▶ Work to complete
Find the line with "[(386,433),(400,449),(414,439),(398,422),(386,433)]" in the data below. Repeat it and every line after it up to the end, exactly, but drop the pictures.

▶ Data for the task
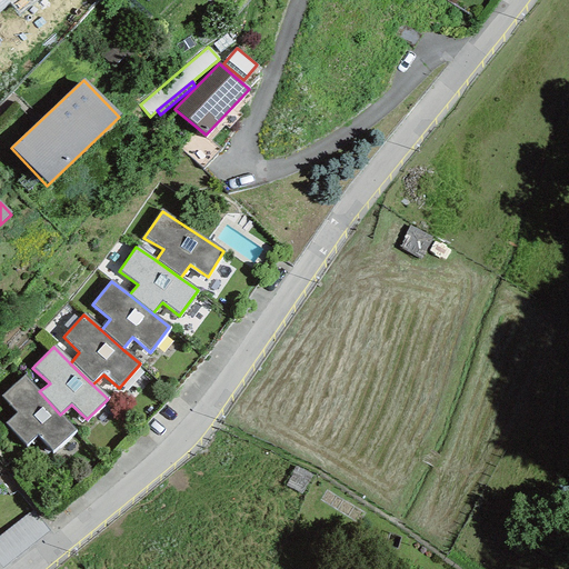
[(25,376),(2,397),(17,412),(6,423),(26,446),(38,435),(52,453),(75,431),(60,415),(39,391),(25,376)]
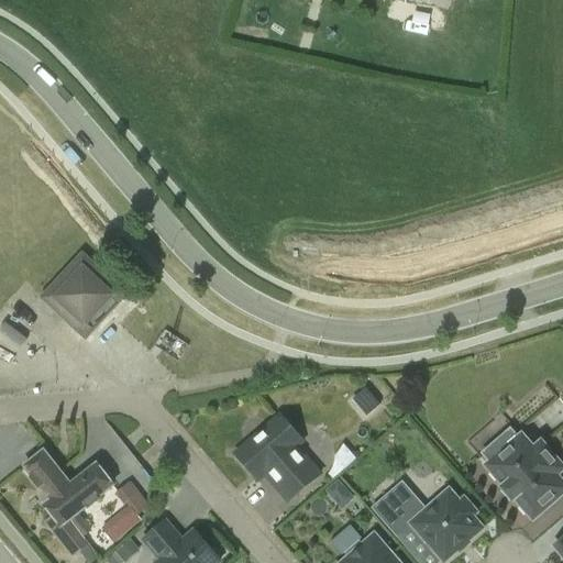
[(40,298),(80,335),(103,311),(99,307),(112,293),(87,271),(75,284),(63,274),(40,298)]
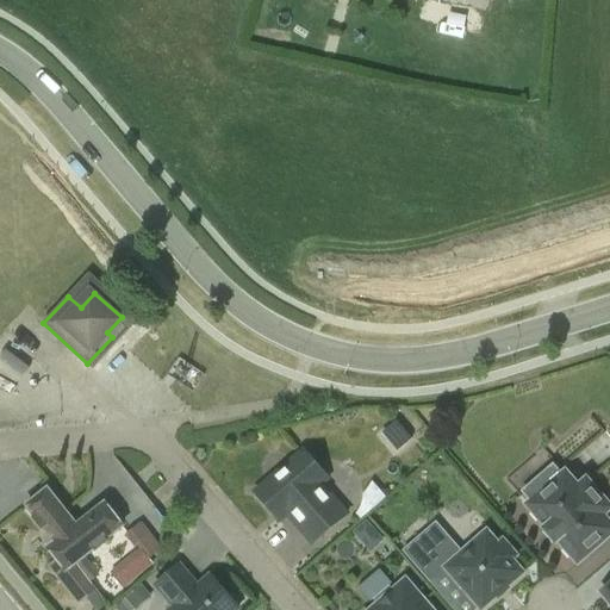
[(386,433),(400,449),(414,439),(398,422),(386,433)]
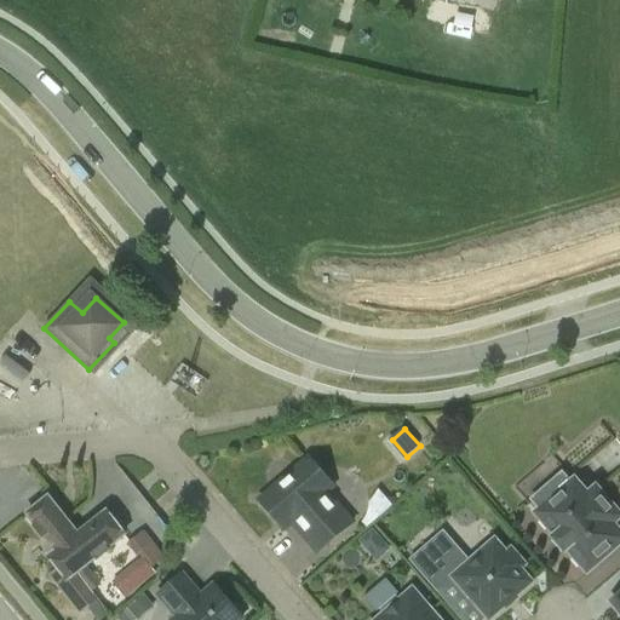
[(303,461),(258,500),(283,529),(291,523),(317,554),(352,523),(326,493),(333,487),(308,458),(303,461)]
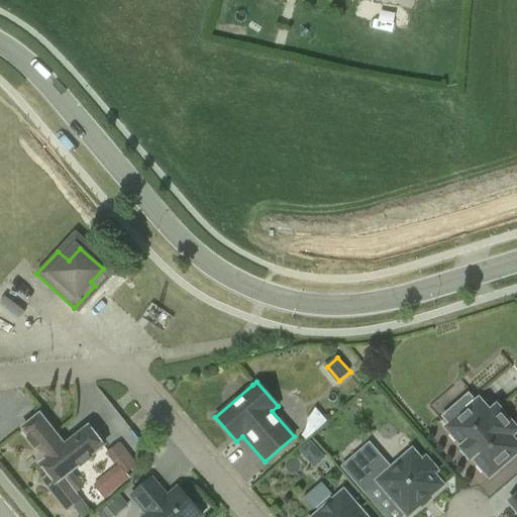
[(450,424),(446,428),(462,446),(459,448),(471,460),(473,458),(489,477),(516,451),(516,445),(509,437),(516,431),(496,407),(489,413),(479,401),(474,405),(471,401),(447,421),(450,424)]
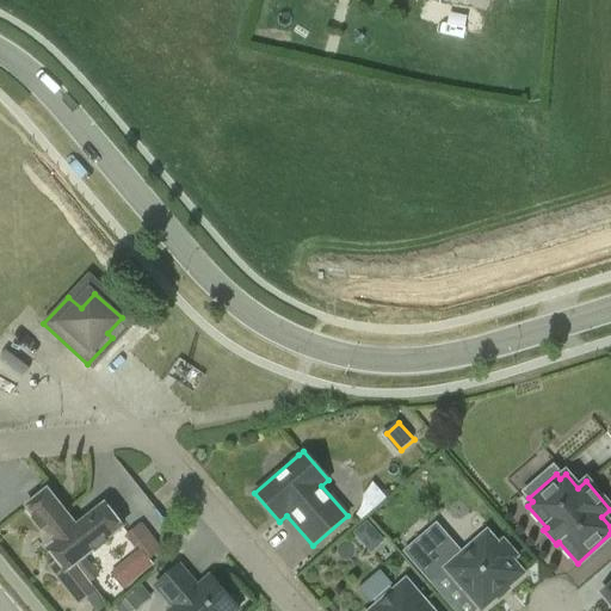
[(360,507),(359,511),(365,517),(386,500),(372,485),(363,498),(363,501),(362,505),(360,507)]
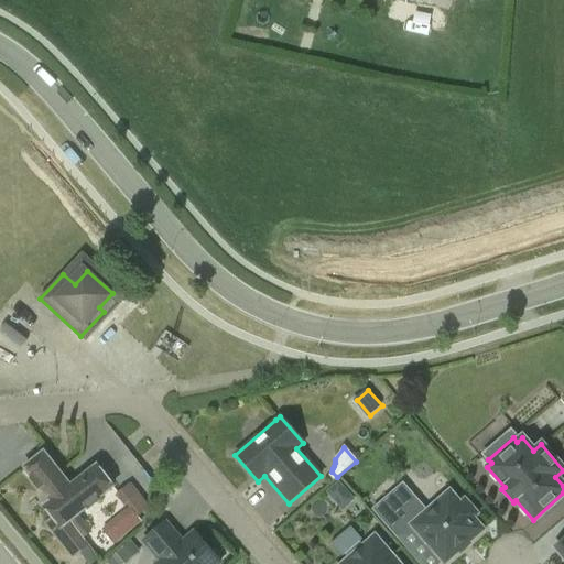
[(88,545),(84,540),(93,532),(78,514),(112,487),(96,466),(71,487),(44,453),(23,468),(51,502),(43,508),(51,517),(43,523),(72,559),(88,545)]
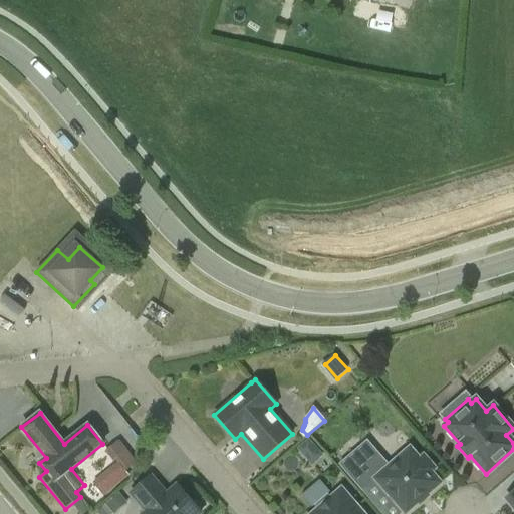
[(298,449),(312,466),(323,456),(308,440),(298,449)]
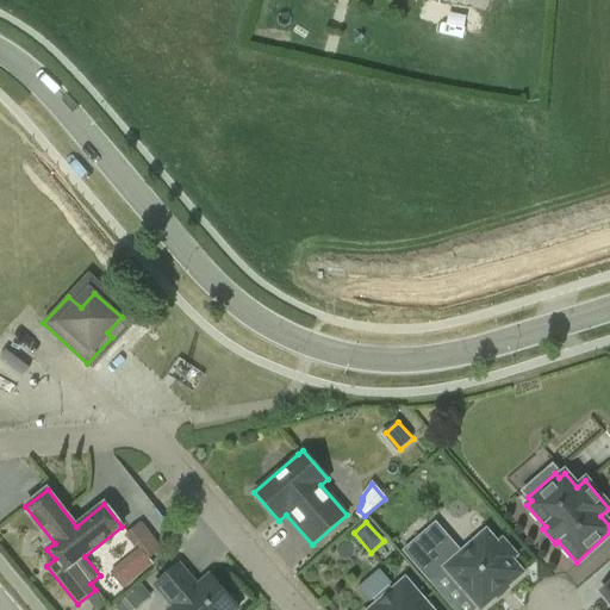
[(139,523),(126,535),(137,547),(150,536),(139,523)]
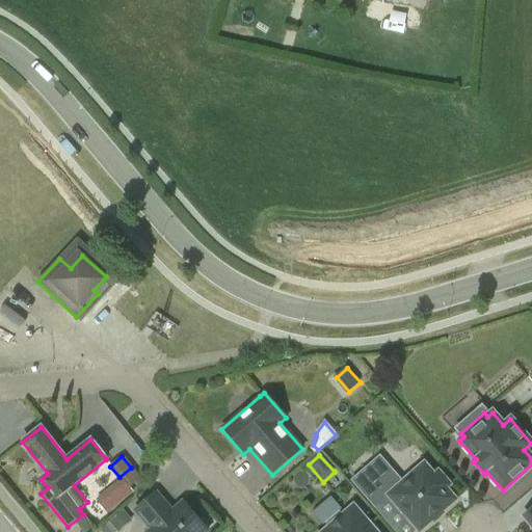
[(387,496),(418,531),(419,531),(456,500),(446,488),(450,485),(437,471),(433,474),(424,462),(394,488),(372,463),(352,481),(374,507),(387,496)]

▶ Response to the exercise
[(386,433),(400,449),(414,439),(398,422),(386,433)]
[(303,461),(258,500),(283,529),(291,523),(317,554),(352,523),(326,493),(333,487),(308,458),(303,461)]
[(450,424),(446,428),(462,446),(459,448),(471,460),(473,458),(489,477),(516,451),(516,445),(509,437),(516,431),(496,407),(489,413),(479,401),(474,405),(471,401),(447,421),(450,424)]
[(360,507),(359,511),(365,517),(386,500),(372,485),(363,498),(363,501),(362,505),(360,507)]
[(88,545),(84,540),(93,532),(78,514),(112,487),(96,466),(71,487),(44,453),(23,468),(51,502),(43,508),(51,517),(43,523),(72,559),(88,545)]
[(298,449),(312,466),(323,456),(308,440),(298,449)]
[(139,523),(126,535),(137,547),(150,536),(139,523)]
[(387,496),(418,531),(419,531),(456,500),(446,488),(450,485),(437,471),(433,474),(424,462),(394,488),(372,463),(352,481),(374,507),(387,496)]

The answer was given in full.